WHAT IS REQUIRED: Whenever the word "DGND" appears on a line of the material below, that line is counted; state the total alone.

GIVEN INFORMATION:
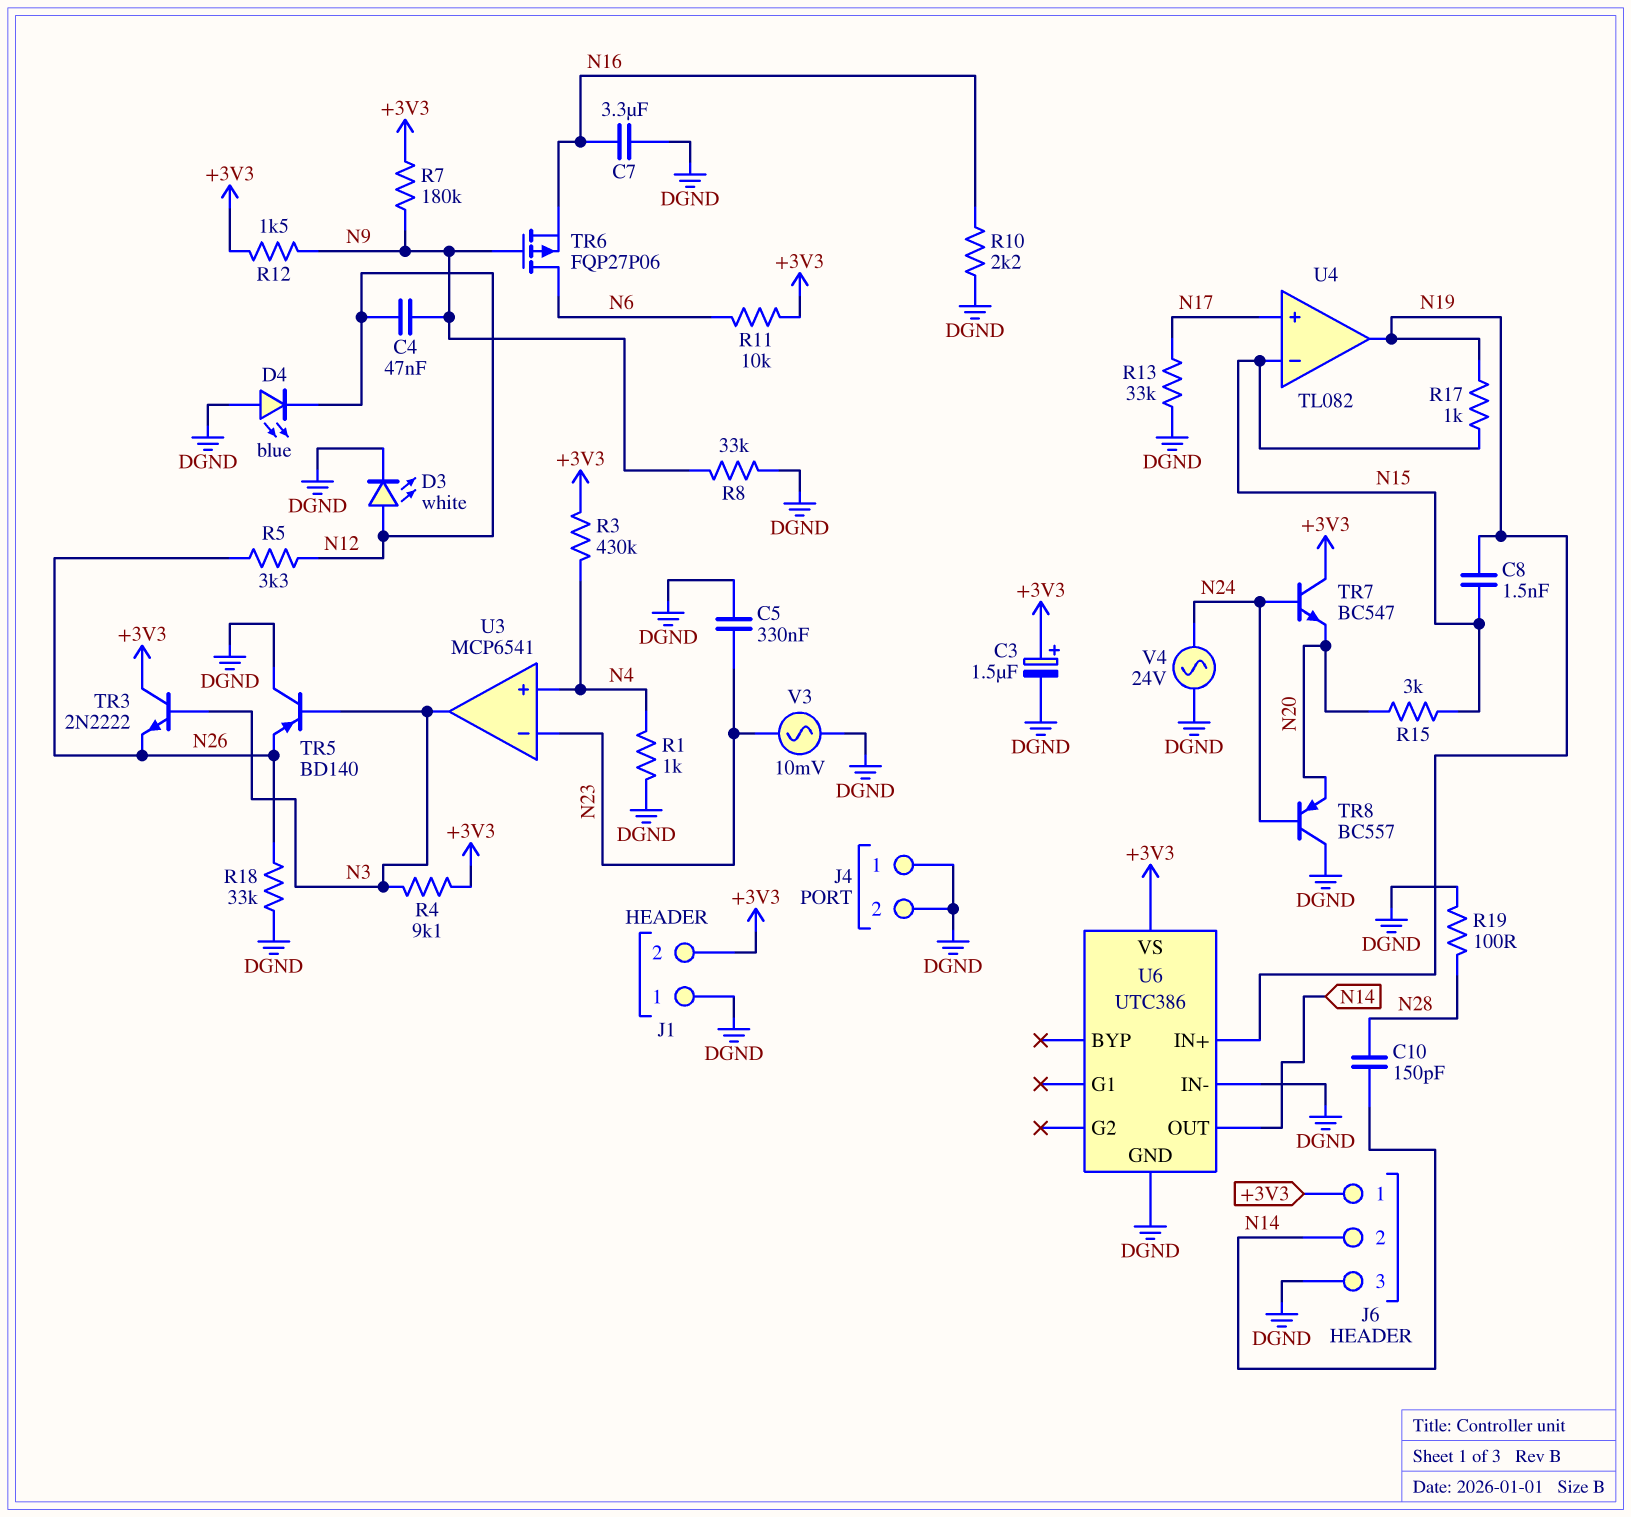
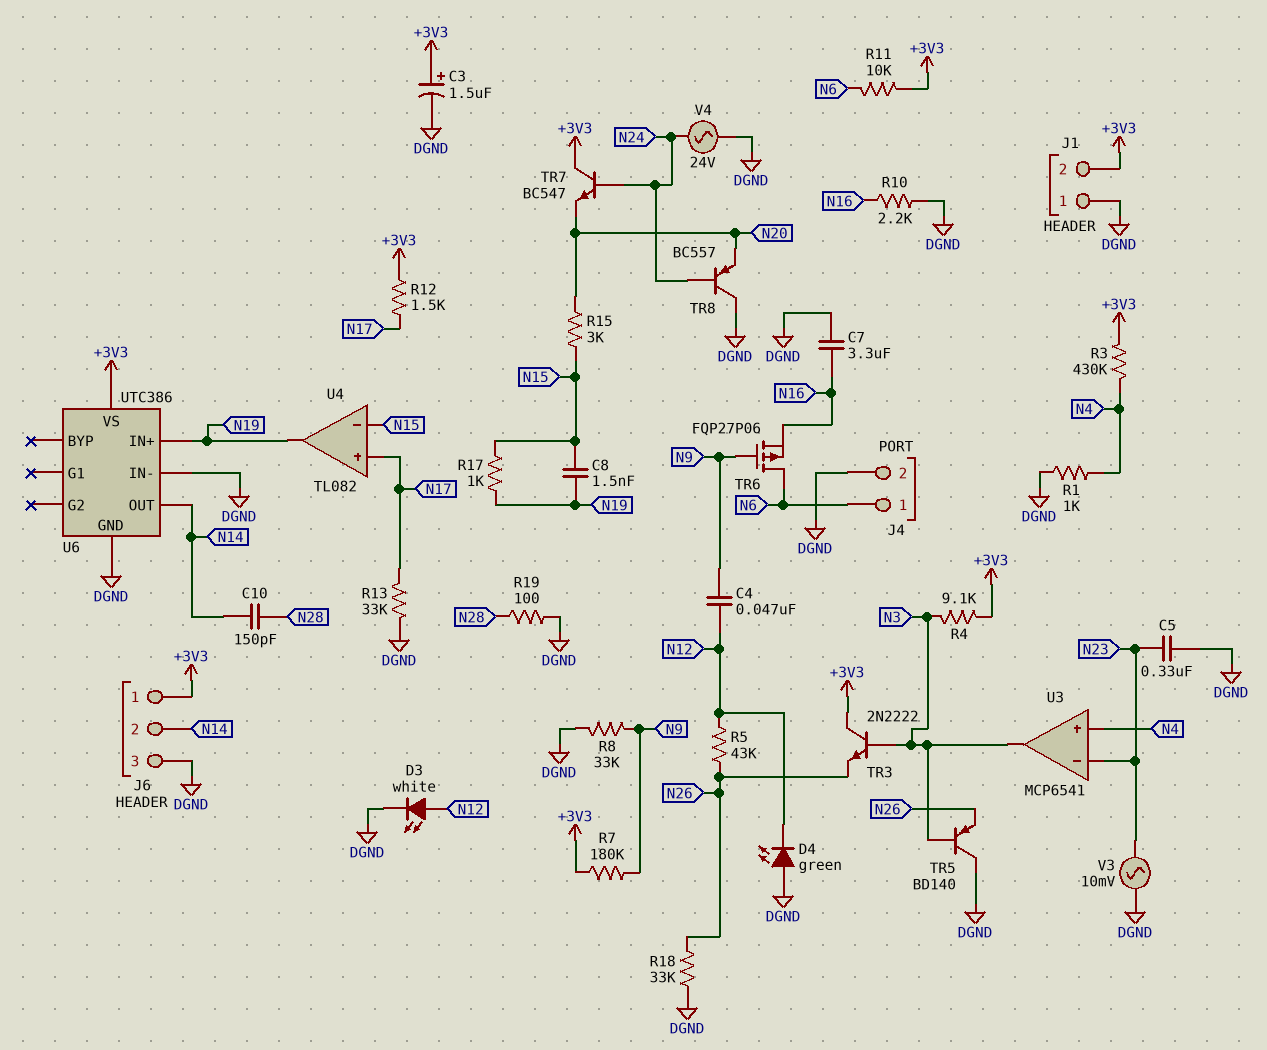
D4: LED blue (A DGND, K N12) -> LED green (A DGND, K N12)
J4 pin 1: DGND -> N6
R5: 3.3k (N12, N26) -> 43k (N12, N26)
R12: 1.5k (+3V3, N9) -> 1.5k (+3V3, N17)

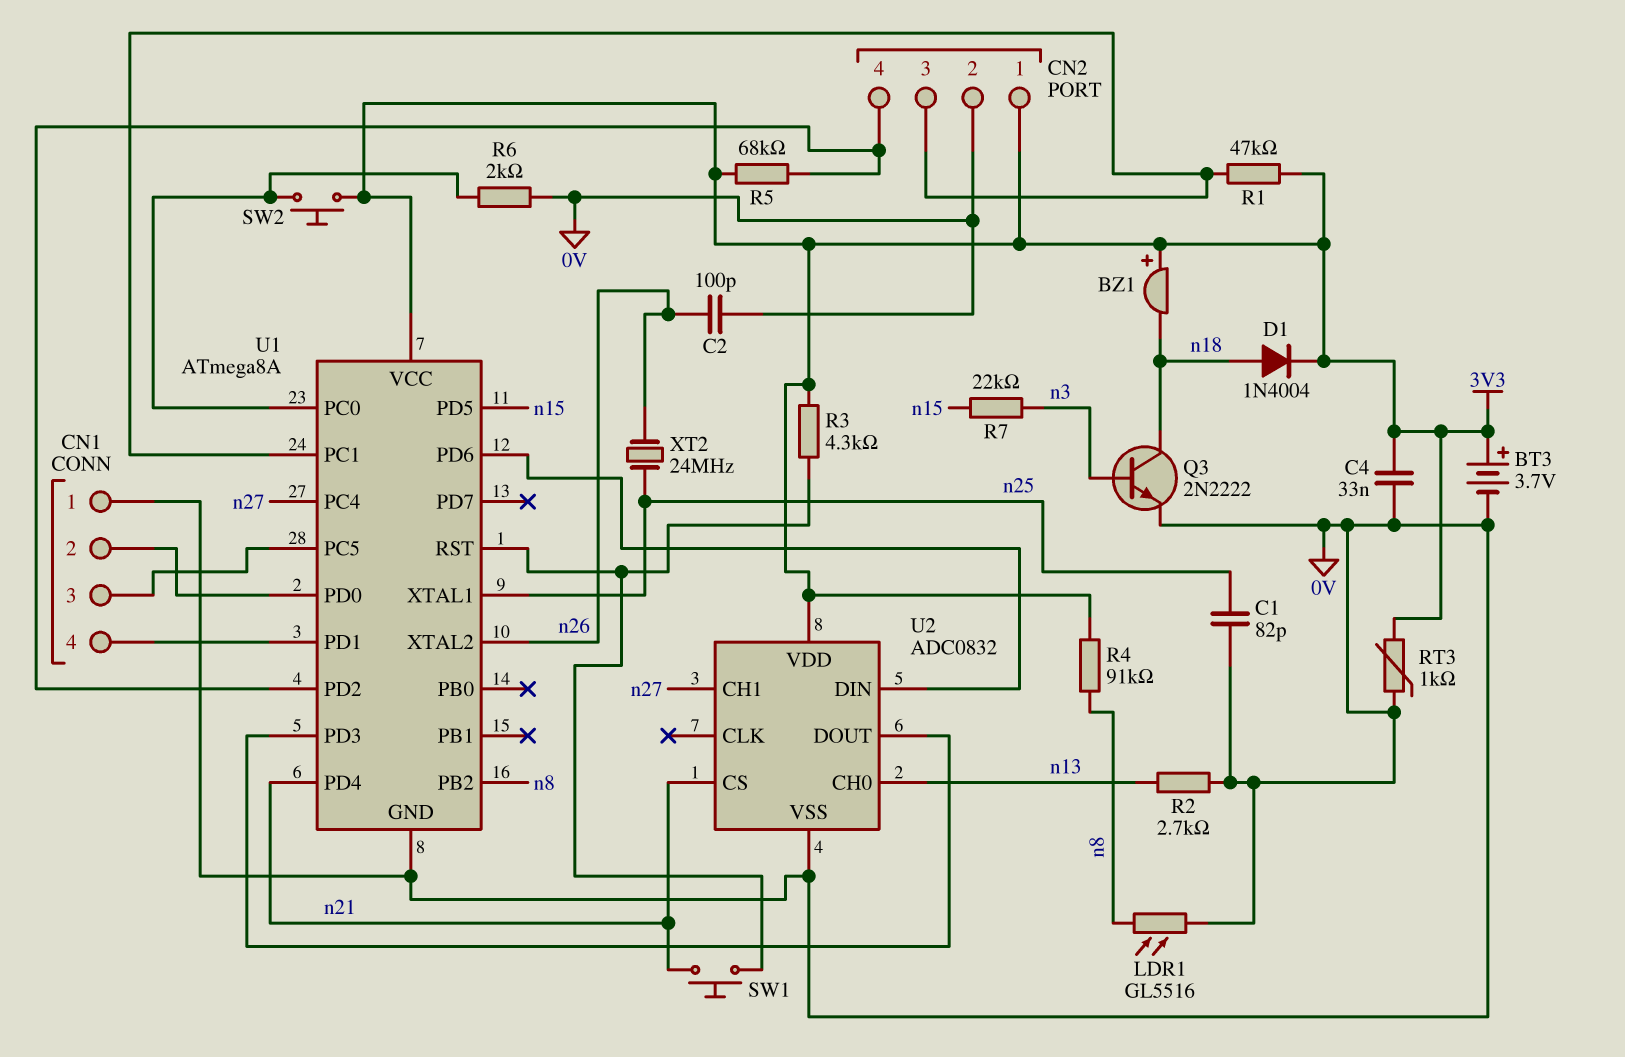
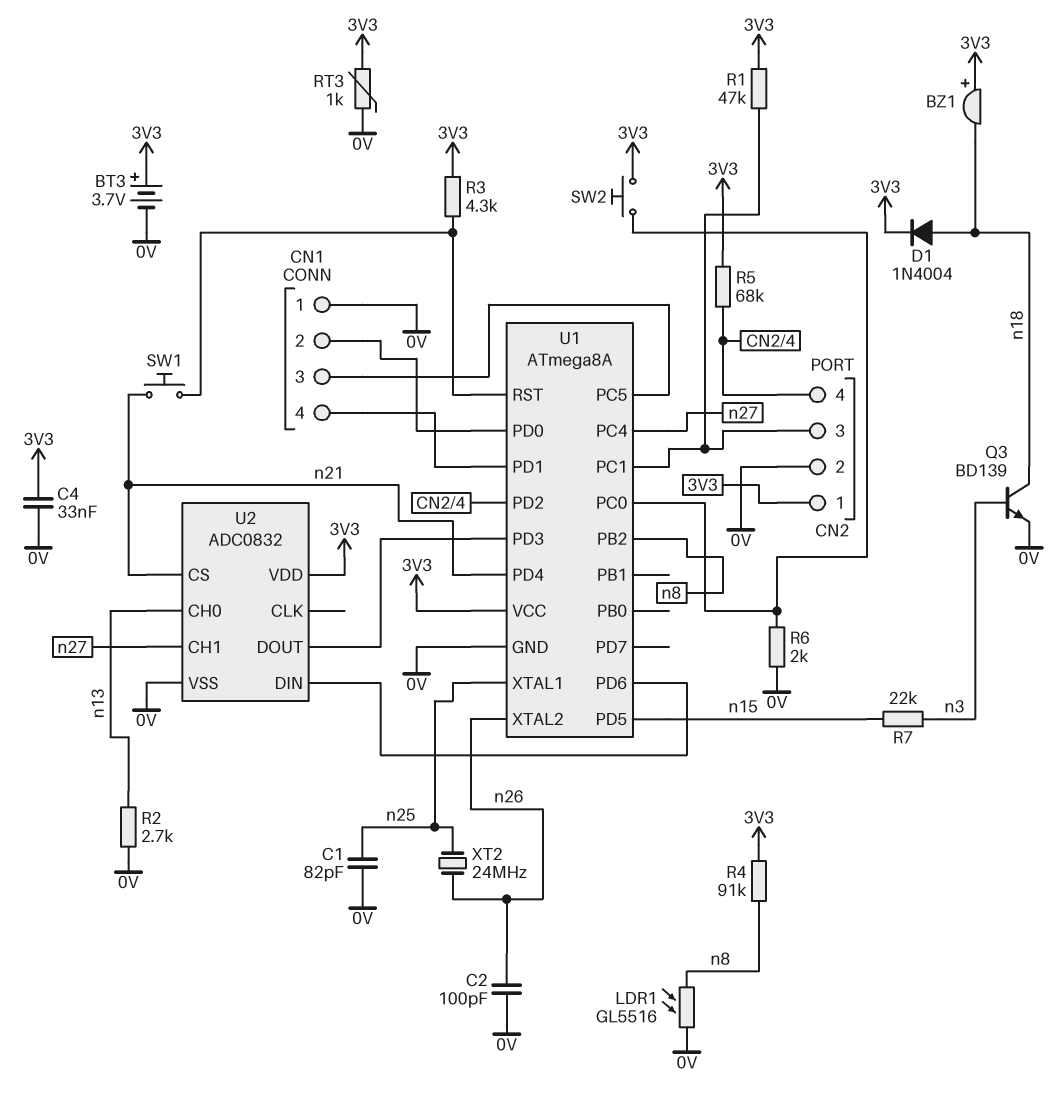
Q3: NPN 2N2222 (B n3, C n18, E 0V) -> NPN BD139 (B n3, C n18, E 0V)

SOLUTION BELOW: 2